------ Material for the task ------
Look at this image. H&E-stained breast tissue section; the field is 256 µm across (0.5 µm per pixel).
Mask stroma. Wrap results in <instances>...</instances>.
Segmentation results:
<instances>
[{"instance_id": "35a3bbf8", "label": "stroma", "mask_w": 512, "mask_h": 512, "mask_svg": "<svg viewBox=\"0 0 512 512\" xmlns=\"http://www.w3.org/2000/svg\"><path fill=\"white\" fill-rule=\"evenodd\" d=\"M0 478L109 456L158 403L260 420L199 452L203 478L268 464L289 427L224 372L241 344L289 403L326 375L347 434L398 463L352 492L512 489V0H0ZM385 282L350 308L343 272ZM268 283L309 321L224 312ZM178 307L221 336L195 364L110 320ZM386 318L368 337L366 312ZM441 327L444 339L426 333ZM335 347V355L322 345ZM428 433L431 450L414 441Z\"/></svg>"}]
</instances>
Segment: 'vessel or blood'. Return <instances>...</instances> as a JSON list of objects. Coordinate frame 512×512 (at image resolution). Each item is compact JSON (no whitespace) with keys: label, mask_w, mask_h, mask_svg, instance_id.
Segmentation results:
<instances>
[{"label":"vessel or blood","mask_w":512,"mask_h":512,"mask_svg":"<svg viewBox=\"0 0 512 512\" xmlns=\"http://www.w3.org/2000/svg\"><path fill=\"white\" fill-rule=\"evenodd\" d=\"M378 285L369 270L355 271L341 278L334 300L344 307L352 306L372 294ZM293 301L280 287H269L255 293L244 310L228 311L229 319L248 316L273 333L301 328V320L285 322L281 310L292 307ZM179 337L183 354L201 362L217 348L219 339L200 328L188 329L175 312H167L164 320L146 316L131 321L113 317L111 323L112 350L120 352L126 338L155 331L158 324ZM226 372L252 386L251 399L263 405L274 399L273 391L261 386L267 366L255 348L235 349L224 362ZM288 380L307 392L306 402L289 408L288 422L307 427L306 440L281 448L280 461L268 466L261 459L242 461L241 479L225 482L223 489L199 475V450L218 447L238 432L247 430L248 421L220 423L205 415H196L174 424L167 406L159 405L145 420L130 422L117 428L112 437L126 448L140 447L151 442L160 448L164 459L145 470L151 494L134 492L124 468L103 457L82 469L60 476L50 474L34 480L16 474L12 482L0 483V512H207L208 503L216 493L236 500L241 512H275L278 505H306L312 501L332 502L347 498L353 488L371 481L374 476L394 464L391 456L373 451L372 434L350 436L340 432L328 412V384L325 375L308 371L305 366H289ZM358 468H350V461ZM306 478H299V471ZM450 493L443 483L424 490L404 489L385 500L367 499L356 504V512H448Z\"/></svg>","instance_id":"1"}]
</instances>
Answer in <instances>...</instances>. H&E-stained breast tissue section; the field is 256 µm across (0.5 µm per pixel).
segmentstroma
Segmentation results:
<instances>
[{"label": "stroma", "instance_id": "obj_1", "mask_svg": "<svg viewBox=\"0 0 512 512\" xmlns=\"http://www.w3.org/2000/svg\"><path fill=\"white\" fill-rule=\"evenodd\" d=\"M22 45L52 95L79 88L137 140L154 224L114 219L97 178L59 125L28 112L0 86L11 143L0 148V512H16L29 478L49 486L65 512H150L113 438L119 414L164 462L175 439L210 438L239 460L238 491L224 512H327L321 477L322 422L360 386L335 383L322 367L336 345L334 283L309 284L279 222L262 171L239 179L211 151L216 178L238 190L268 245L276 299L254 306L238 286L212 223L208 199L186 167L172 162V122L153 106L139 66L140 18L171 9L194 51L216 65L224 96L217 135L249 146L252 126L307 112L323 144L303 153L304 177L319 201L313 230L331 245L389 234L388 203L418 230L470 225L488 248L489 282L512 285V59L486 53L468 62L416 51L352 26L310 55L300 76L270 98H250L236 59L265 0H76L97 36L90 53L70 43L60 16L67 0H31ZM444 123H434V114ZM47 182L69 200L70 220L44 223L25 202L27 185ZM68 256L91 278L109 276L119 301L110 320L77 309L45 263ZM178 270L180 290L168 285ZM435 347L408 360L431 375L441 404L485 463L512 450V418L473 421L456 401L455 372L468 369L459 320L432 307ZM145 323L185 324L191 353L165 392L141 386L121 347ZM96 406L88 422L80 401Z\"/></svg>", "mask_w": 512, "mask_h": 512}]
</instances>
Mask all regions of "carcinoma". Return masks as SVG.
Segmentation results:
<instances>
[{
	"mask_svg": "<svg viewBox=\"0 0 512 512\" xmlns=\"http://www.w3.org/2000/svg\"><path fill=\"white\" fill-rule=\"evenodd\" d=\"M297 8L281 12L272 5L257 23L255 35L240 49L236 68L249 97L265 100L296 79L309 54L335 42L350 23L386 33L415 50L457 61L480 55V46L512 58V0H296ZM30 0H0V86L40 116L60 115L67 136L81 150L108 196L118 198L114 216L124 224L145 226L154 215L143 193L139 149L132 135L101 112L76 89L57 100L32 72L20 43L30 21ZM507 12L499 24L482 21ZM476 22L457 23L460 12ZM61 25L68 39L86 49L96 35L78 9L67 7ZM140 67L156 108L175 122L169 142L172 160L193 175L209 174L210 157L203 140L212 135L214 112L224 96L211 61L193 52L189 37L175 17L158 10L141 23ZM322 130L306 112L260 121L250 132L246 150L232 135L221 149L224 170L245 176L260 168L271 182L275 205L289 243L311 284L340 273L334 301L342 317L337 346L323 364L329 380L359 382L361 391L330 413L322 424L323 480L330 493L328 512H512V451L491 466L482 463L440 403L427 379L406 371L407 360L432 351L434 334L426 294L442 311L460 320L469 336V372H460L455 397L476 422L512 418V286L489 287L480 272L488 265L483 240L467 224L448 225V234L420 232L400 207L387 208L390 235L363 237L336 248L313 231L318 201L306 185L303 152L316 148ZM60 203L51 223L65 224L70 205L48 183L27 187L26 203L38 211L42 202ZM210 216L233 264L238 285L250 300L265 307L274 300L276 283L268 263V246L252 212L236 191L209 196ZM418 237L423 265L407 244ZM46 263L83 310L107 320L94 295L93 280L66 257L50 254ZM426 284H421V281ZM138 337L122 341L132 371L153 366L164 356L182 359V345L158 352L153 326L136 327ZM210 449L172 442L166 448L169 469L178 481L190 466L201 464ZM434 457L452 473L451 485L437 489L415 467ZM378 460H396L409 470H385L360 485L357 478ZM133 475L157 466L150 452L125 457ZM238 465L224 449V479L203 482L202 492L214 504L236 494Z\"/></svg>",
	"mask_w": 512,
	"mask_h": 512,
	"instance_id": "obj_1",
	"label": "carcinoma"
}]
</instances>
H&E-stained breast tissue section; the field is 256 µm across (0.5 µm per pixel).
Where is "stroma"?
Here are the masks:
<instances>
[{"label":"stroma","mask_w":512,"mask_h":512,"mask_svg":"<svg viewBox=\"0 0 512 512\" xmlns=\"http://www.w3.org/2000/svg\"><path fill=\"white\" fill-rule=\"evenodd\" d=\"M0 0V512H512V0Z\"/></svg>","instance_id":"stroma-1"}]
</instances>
------
The problem: Only lines with the string "masks" belong in your answer; copy each one.

Correct response:
Mask all regions of "carcinoma". Return masks as SVG.
Here are the masks:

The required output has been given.